* **EXERCISE GOAL**
There is material below. Print exactly the lines starting at the line with "(269, 313) = (125, 428): red" and ending at the line with "(736, 392) = (695, 680): yellow", ends included, and no others.

* **RECORDS SUPPLIED**
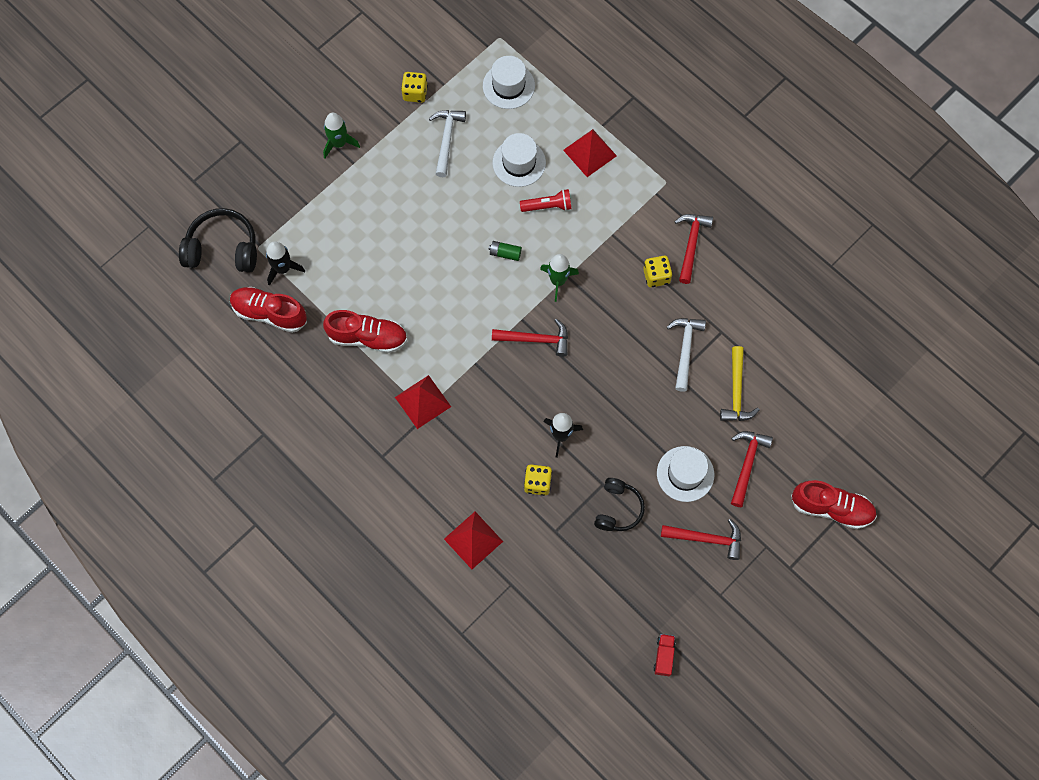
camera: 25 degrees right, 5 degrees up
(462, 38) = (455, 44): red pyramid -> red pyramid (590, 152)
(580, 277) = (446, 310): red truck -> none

* * *

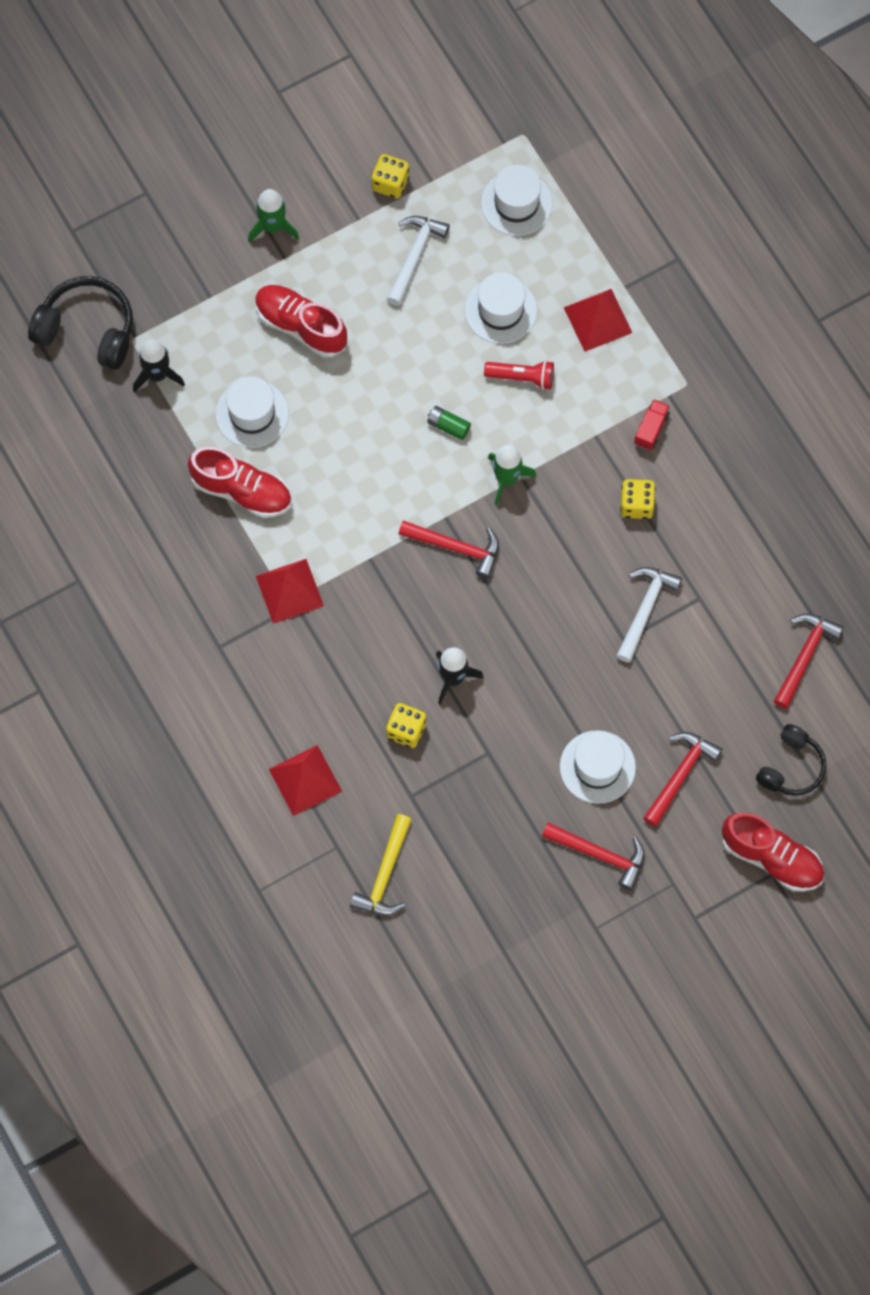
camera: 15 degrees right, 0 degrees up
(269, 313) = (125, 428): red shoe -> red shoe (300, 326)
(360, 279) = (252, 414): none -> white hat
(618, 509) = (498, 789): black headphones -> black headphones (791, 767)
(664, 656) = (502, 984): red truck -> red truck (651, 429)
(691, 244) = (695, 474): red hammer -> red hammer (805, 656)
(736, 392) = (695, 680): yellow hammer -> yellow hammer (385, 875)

* **ANSWER TO THIS EXERCISE**
(269, 313) = (125, 428): red shoe -> red shoe (300, 326)
(360, 279) = (252, 414): none -> white hat
(618, 509) = (498, 789): black headphones -> black headphones (791, 767)
(664, 656) = (502, 984): red truck -> red truck (651, 429)
(691, 244) = (695, 474): red hammer -> red hammer (805, 656)
(736, 392) = (695, 680): yellow hammer -> yellow hammer (385, 875)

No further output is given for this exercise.